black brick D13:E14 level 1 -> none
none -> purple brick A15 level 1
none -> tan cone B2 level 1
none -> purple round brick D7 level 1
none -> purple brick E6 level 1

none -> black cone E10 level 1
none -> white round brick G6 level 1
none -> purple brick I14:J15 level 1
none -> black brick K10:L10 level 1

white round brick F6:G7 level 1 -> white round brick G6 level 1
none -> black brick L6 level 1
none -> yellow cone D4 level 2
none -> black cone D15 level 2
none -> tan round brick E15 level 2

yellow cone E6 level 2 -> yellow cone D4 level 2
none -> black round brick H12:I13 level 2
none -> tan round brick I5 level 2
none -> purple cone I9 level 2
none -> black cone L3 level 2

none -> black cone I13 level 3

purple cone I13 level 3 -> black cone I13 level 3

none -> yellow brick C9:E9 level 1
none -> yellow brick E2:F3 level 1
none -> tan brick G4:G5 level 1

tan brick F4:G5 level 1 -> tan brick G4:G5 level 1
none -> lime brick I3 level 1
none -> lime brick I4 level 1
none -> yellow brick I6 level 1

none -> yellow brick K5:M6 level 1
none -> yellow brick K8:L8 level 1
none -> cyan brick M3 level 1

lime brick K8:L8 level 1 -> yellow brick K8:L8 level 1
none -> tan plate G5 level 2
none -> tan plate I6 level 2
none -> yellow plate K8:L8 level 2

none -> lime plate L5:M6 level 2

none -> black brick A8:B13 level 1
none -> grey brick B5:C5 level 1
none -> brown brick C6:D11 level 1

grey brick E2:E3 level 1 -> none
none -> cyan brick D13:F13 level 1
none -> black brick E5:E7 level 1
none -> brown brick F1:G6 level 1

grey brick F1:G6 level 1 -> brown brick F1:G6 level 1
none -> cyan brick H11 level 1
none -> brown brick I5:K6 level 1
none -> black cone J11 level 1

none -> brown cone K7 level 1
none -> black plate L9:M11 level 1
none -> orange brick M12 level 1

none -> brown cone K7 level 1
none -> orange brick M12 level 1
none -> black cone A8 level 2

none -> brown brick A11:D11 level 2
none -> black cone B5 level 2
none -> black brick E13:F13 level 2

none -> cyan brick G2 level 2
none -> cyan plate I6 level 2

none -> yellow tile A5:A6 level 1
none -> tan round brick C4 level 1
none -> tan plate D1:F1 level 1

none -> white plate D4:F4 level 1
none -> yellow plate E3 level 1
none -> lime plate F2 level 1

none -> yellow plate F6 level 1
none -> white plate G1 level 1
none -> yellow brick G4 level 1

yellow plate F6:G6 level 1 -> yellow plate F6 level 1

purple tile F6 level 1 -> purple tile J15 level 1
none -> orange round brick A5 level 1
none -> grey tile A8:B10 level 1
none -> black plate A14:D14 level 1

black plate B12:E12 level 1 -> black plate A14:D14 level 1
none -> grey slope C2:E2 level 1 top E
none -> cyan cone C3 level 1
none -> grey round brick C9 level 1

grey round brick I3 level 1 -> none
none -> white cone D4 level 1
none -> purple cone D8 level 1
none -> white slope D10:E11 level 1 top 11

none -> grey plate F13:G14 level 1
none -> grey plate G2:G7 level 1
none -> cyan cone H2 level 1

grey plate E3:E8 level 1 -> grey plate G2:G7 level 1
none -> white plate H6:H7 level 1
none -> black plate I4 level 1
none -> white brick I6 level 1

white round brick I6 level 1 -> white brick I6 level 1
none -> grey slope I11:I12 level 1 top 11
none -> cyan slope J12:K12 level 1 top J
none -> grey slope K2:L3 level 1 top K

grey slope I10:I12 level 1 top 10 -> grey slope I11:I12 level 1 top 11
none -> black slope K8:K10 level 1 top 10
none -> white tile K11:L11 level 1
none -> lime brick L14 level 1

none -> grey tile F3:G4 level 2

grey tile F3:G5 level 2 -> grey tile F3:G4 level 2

● Exercise goal: Up to and including the line with "none -> yellow brick I6 level 1", print every line of the material above, starting from its first line, exactly.

● Task solution:
black brick D13:E14 level 1 -> none
none -> purple brick A15 level 1
none -> tan cone B2 level 1
none -> purple round brick D7 level 1
none -> purple brick E6 level 1

none -> black cone E10 level 1
none -> white round brick G6 level 1
none -> purple brick I14:J15 level 1
none -> black brick K10:L10 level 1

white round brick F6:G7 level 1 -> white round brick G6 level 1
none -> black brick L6 level 1
none -> yellow cone D4 level 2
none -> black cone D15 level 2
none -> tan round brick E15 level 2

yellow cone E6 level 2 -> yellow cone D4 level 2
none -> black round brick H12:I13 level 2
none -> tan round brick I5 level 2
none -> purple cone I9 level 2
none -> black cone L3 level 2

none -> black cone I13 level 3

purple cone I13 level 3 -> black cone I13 level 3

none -> yellow brick C9:E9 level 1
none -> yellow brick E2:F3 level 1
none -> tan brick G4:G5 level 1

tan brick F4:G5 level 1 -> tan brick G4:G5 level 1
none -> lime brick I3 level 1
none -> lime brick I4 level 1
none -> yellow brick I6 level 1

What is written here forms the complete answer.